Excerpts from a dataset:

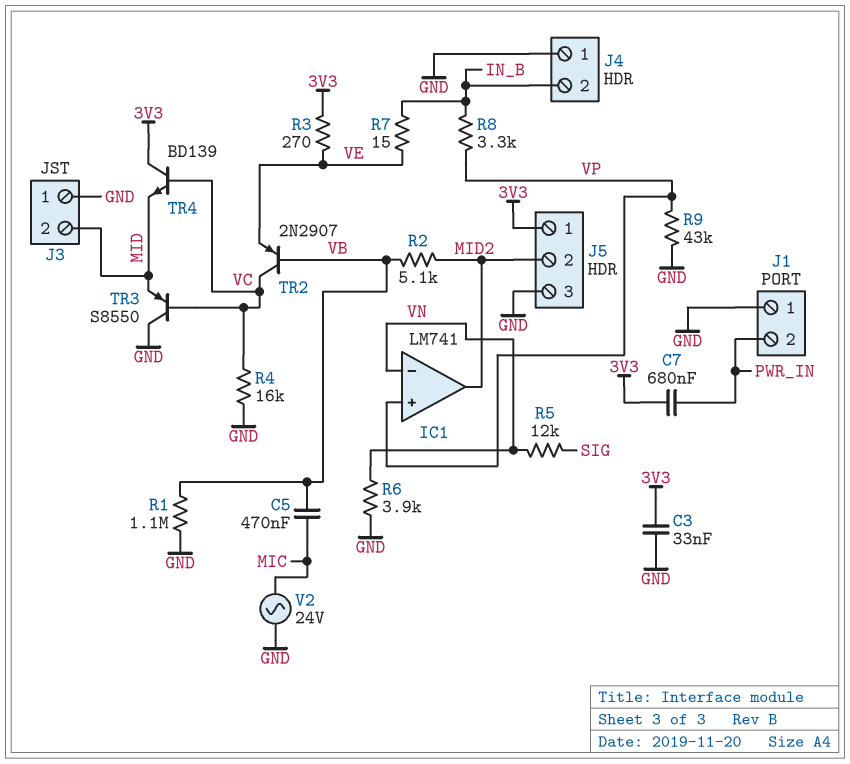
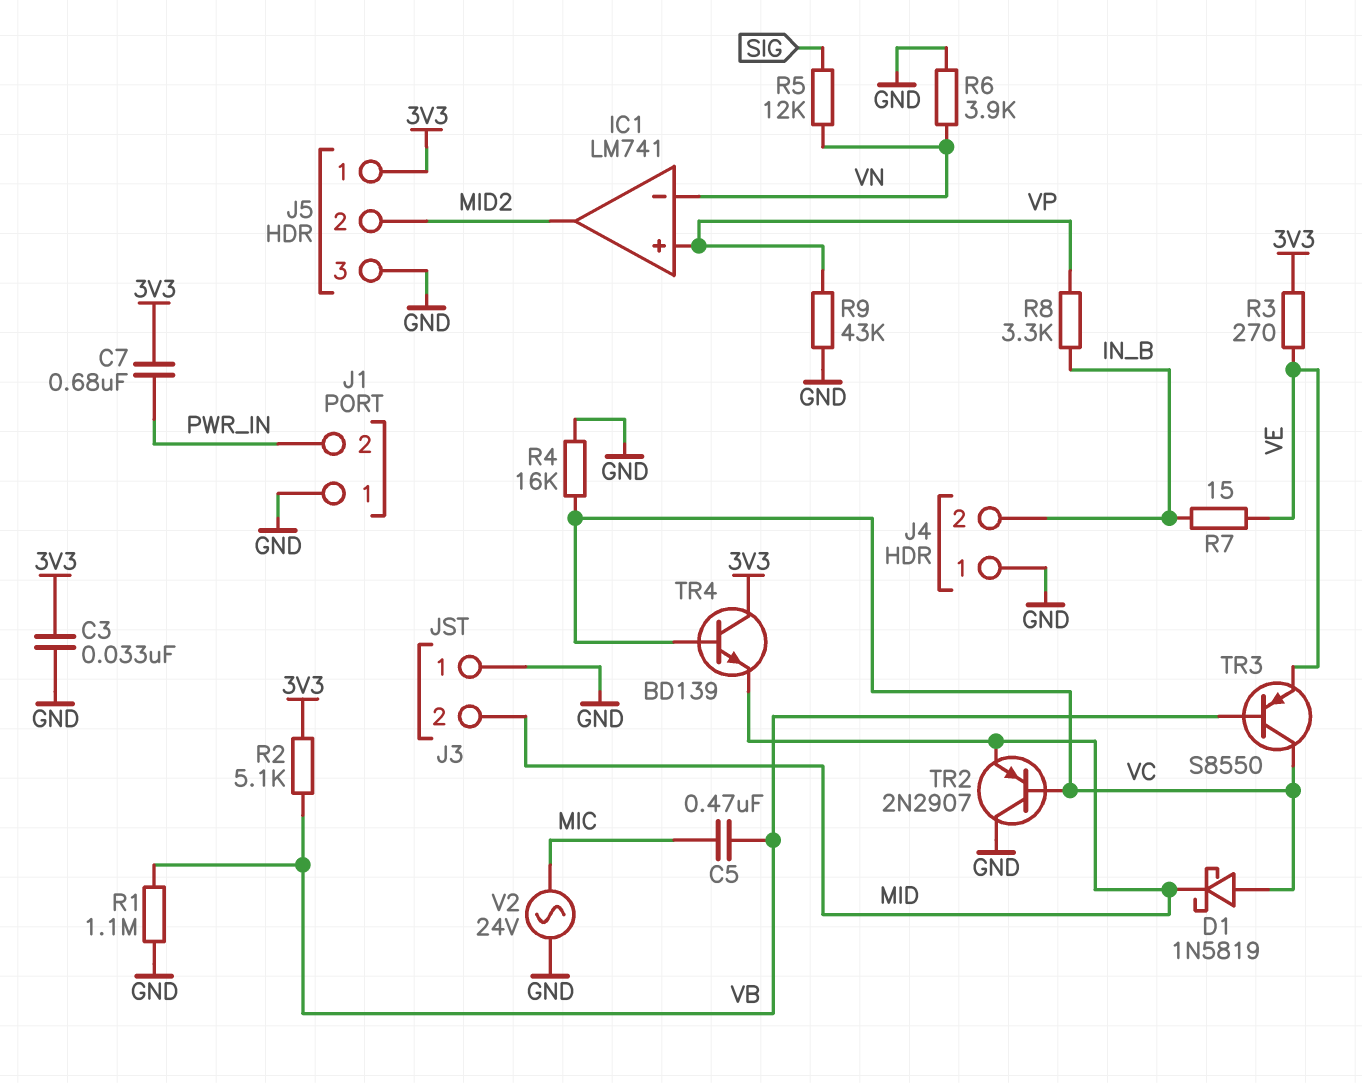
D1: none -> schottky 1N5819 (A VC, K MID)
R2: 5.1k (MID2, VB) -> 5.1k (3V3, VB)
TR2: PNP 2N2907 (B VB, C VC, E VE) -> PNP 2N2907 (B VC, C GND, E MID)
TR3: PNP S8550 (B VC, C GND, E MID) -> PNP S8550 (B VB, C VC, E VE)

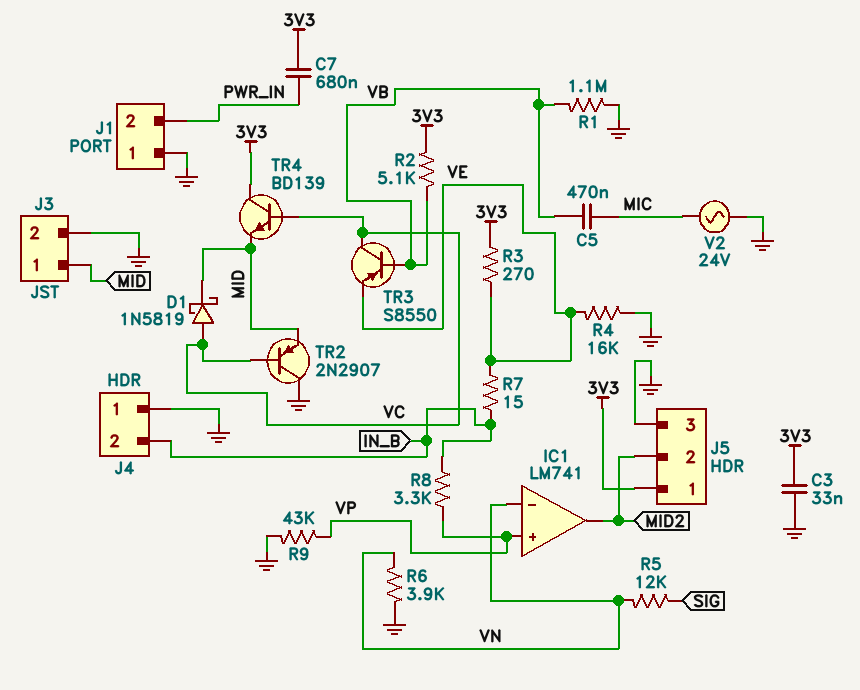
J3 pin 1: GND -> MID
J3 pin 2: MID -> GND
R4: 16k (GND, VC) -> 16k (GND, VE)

Aim of the task: Return verbatim every line from the line containing "R2: 5.1k (MID2, VB) -> 5.1k (3V3, VB)" to the last line of the entries above, inclusive, and leave out the pictures.

Written answer:
R2: 5.1k (MID2, VB) -> 5.1k (3V3, VB)
TR2: PNP 2N2907 (B VB, C VC, E VE) -> PNP 2N2907 (B VC, C GND, E MID)
TR3: PNP S8550 (B VC, C GND, E MID) -> PNP S8550 (B VB, C VC, E VE)

J3 pin 1: GND -> MID
J3 pin 2: MID -> GND
R4: 16k (GND, VC) -> 16k (GND, VE)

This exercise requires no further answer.